* What needs to be done *
In your copy of the entries, please include no pictures and return every word exactly.

Scene edit records
• • • • •
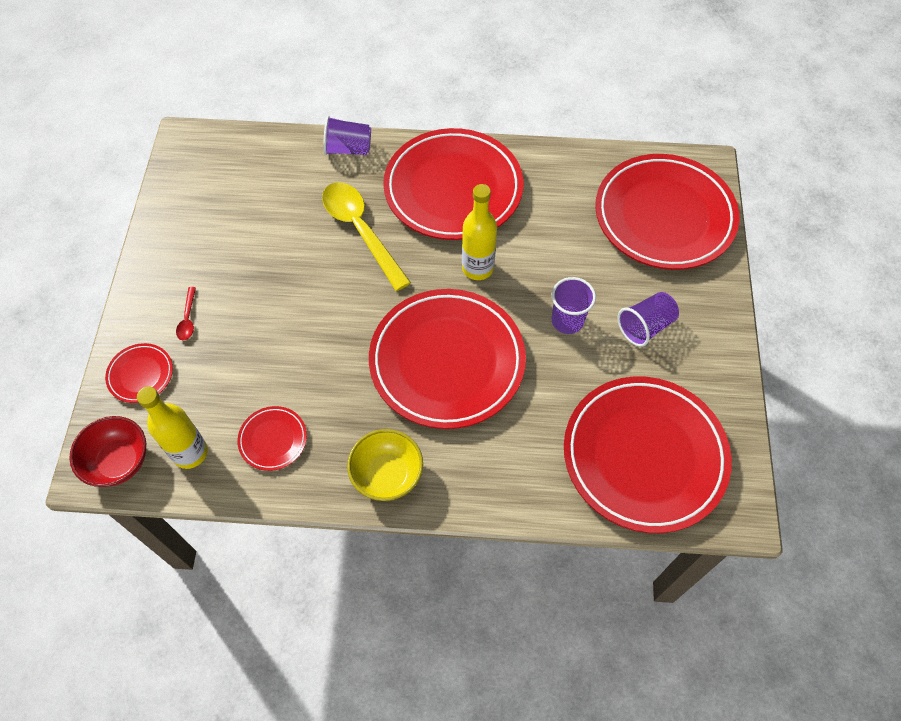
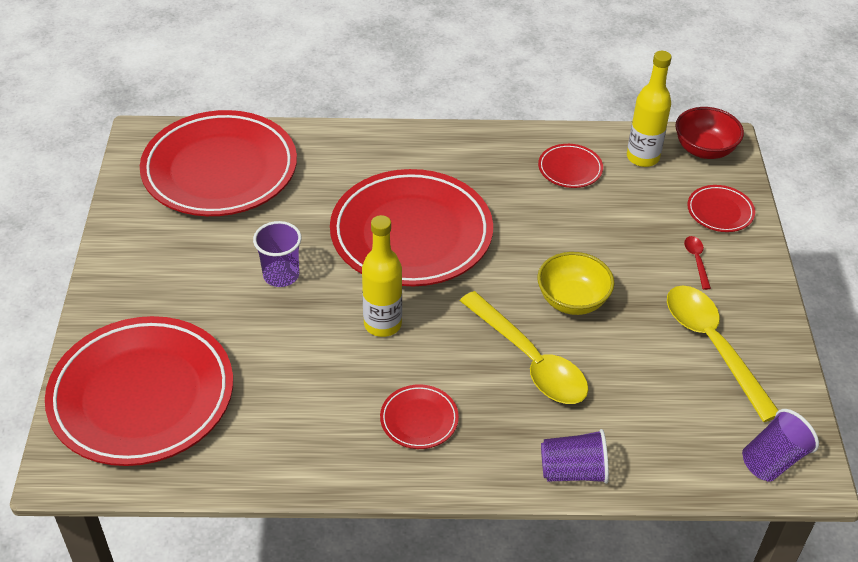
camera: 175 degrees right, 15 degrees down
(210, 236) = (712, 345): none -> yellow spoon
(387, 474) = (458, 149): yellow bowl -> yellow bowl (572, 300)
(453, 189) = (419, 419): red plate -> red plate, size x0.42
(645, 326) = (195, 273): purple cup -> purple cup (773, 460)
• • • • •
* Answer to the problem *
camera: 175 degrees right, 15 degrees down
(210, 236) = (712, 345): none -> yellow spoon
(387, 474) = (458, 149): yellow bowl -> yellow bowl (572, 300)
(453, 189) = (419, 419): red plate -> red plate, size x0.42
(645, 326) = (195, 273): purple cup -> purple cup (773, 460)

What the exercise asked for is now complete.